- Opening Delimiter -
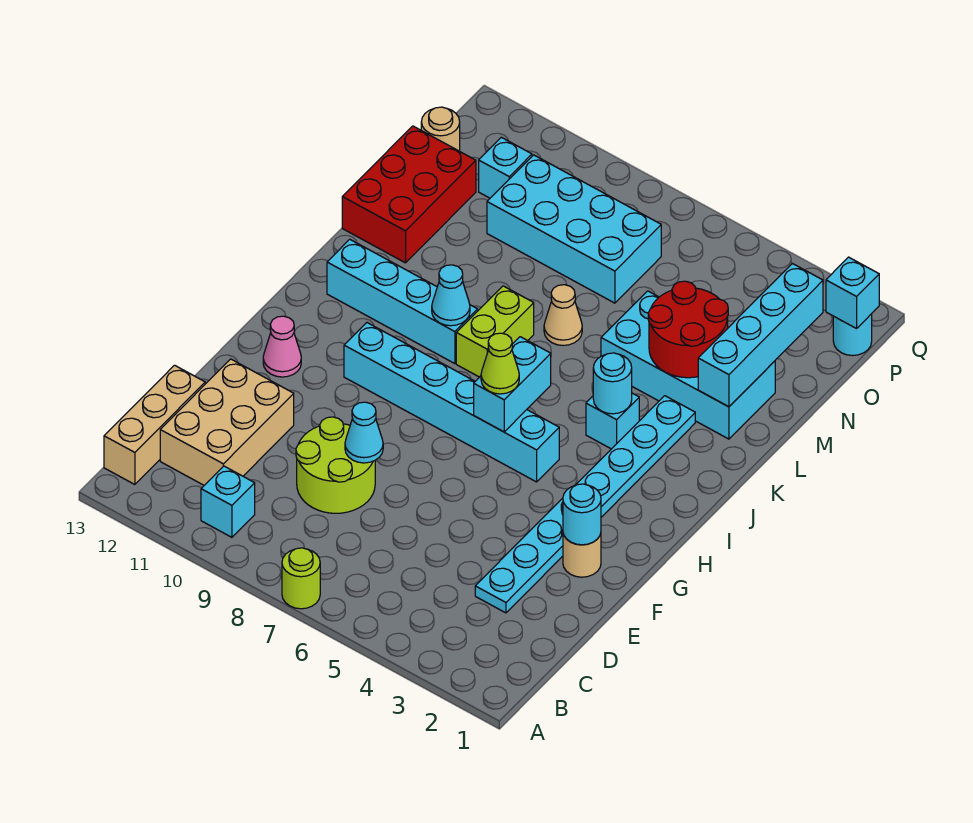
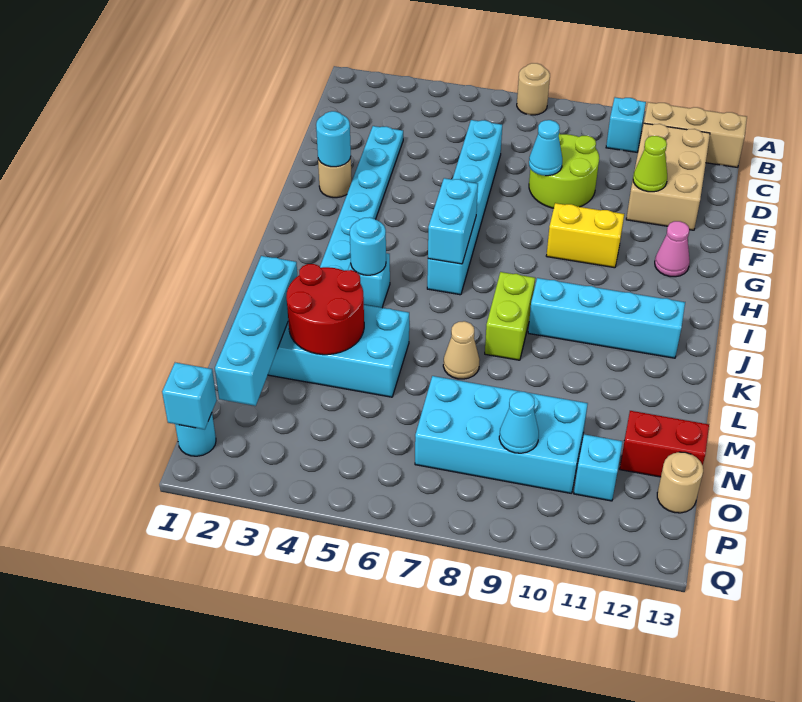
lime round brick A7 level 1 -> tan round brick A7 level 1
tan brick B13:D13 level 1 -> tan brick B11:B13 level 1
none -> yellow brick G9:G10 level 1
cyan brick H5:H10 level 1 -> cyan brick D6:I6 level 1
lime cone H6 level 3 -> lime cone E11 level 2
cyan cone J9 level 2 -> cyan cone O9 level 2
red brick L12:N13 level 1 -> red brick N12:N13 level 1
- Closing Delimiter -
Task :: The entries above should be retyped exactly, minus any pictures.

Task solution ::
lime round brick A7 level 1 -> tan round brick A7 level 1
tan brick B13:D13 level 1 -> tan brick B11:B13 level 1
none -> yellow brick G9:G10 level 1
cyan brick H5:H10 level 1 -> cyan brick D6:I6 level 1
lime cone H6 level 3 -> lime cone E11 level 2
cyan cone J9 level 2 -> cyan cone O9 level 2
red brick L12:N13 level 1 -> red brick N12:N13 level 1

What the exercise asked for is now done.